● **TASK DESCRIPTION**:
Given the records underneath, please repeat exactly the lines from the line with "black flashlight: 3 -> 1" through the line with "red calculator: 4 -> 0", passing over any picture.

● **Saved data entries**:
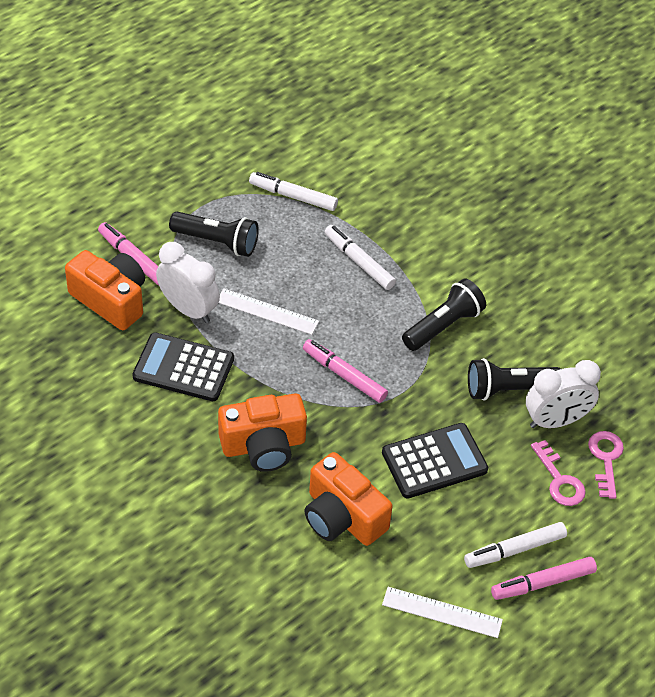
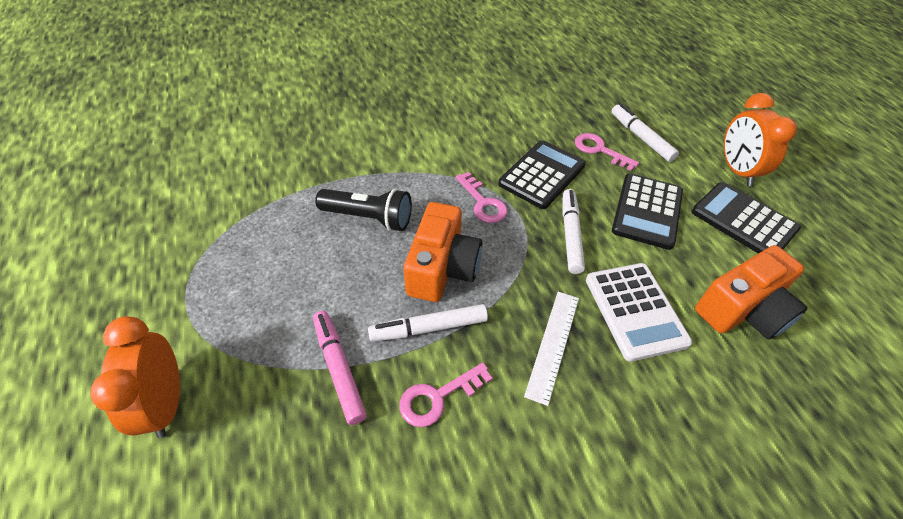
black calculator: 2 -> 3
black flashlight: 3 -> 1
orange camera: 3 -> 2
orange clock: 0 -> 2
pink key: 2 -> 3
pink marker: 3 -> 1
white calculator: 0 -> 1
white clock: 2 -> 0
white ruler: 2 -> 1

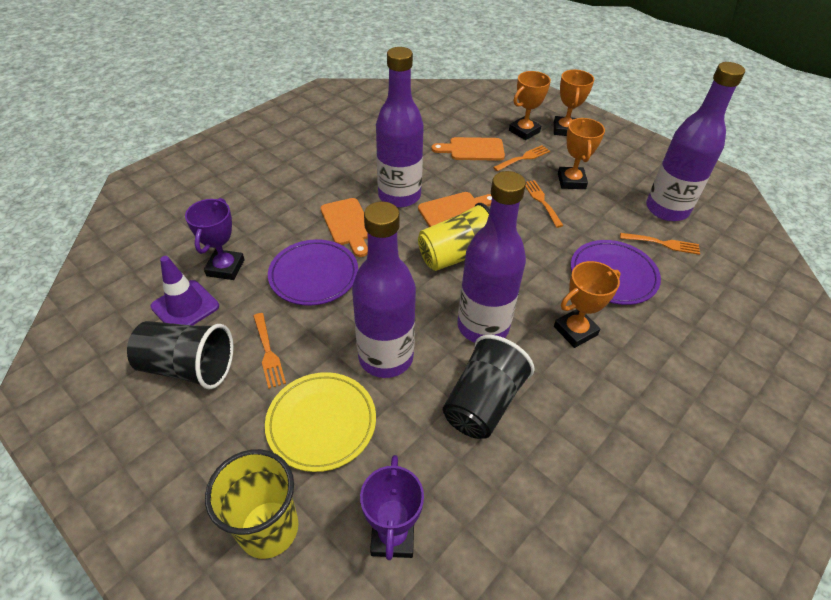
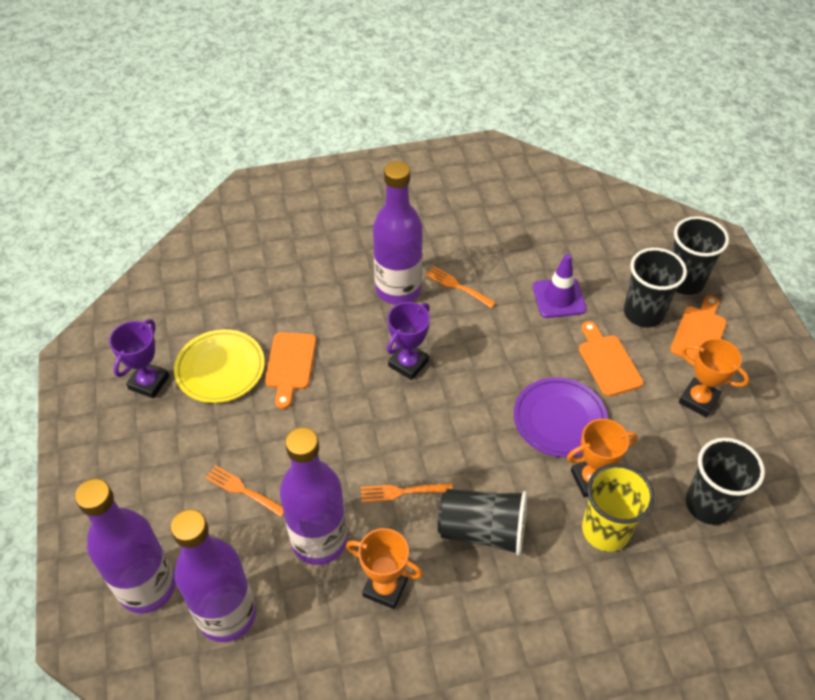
black cup: 2 -> 4
orange fork: 4 -> 3
orange trophy: 4 -> 3
purple plate: 2 -> 1
yellow cup: 2 -> 1

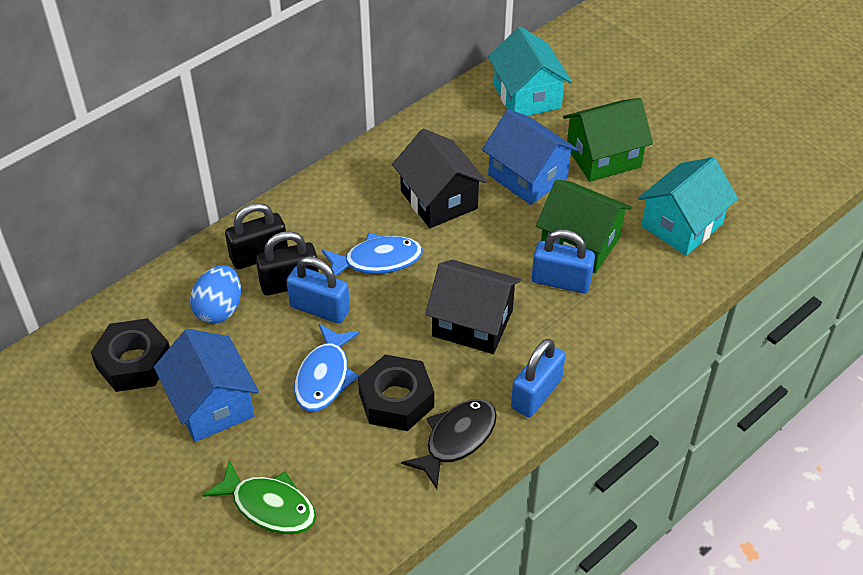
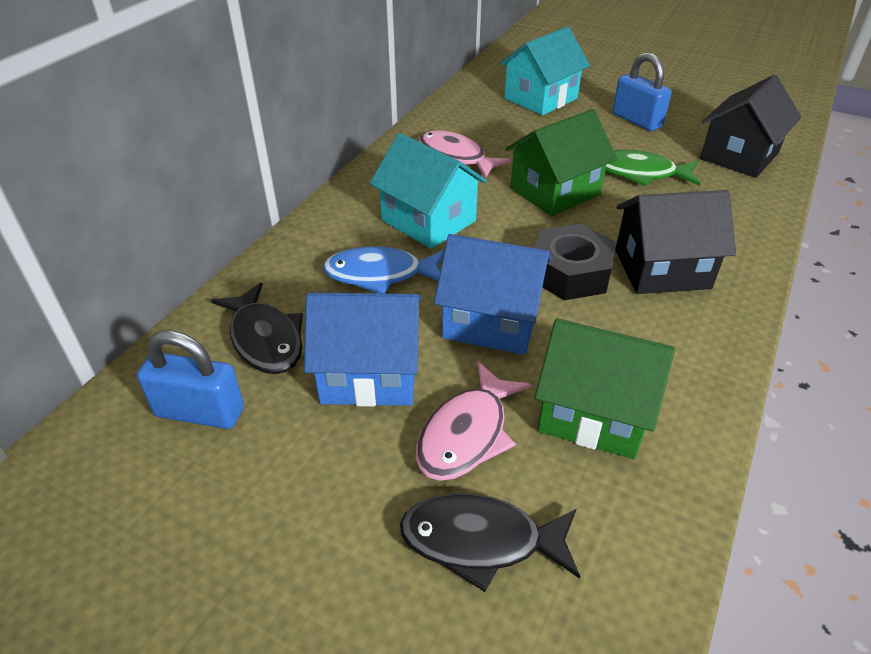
black fish: 1 -> 2
black nut: 2 -> 1
black padlock: 2 -> 0
blue egg: 1 -> 0
blue fish: 2 -> 1
blue padlock: 3 -> 2
pink fish: 0 -> 2

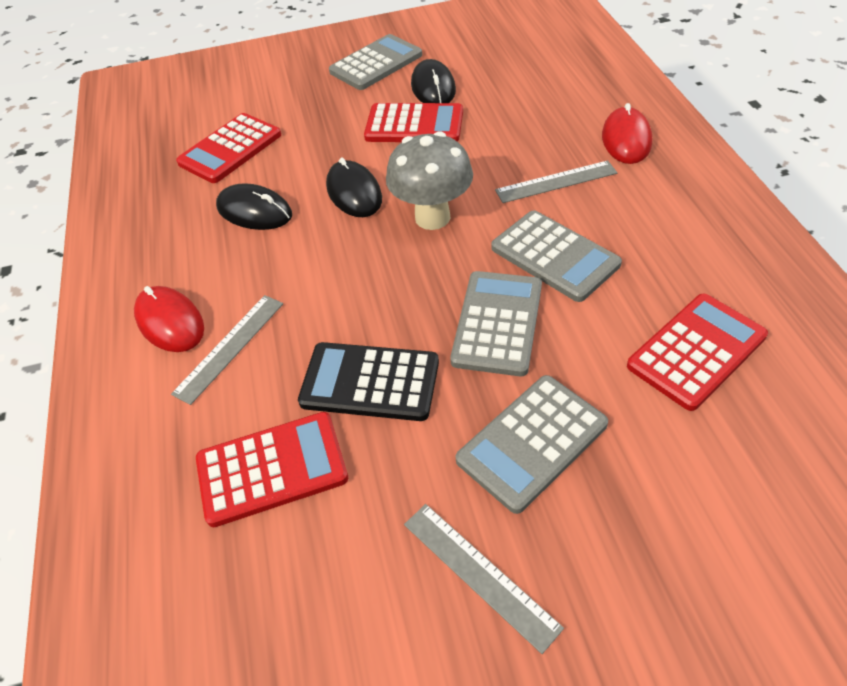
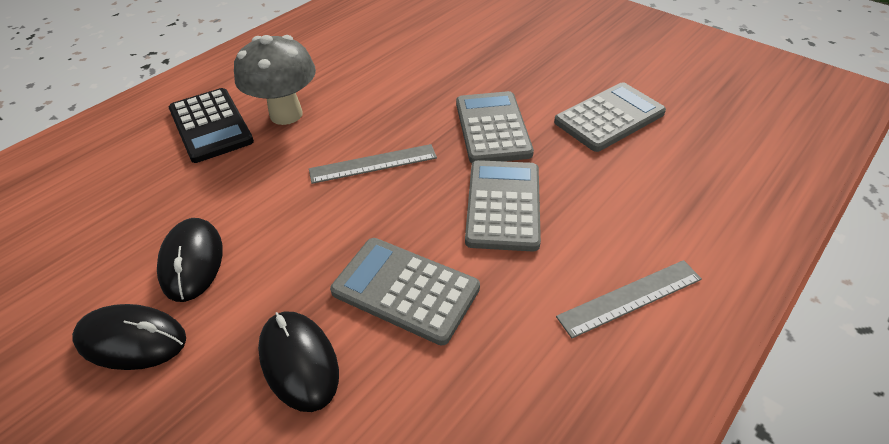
grey ruler: 3 -> 2
red calculator: 4 -> 0
red mouse: 2 -> 0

● **REPLY**:
black flashlight: 3 -> 1
orange camera: 3 -> 2
orange clock: 0 -> 2
pink key: 2 -> 3
pink marker: 3 -> 1
white calculator: 0 -> 1
white clock: 2 -> 0
white ruler: 2 -> 1

black cup: 2 -> 4
orange fork: 4 -> 3
orange trophy: 4 -> 3
purple plate: 2 -> 1
yellow cup: 2 -> 1

black fish: 1 -> 2
black nut: 2 -> 1
black padlock: 2 -> 0
blue egg: 1 -> 0
blue fish: 2 -> 1
blue padlock: 3 -> 2
pink fish: 0 -> 2

grey ruler: 3 -> 2
red calculator: 4 -> 0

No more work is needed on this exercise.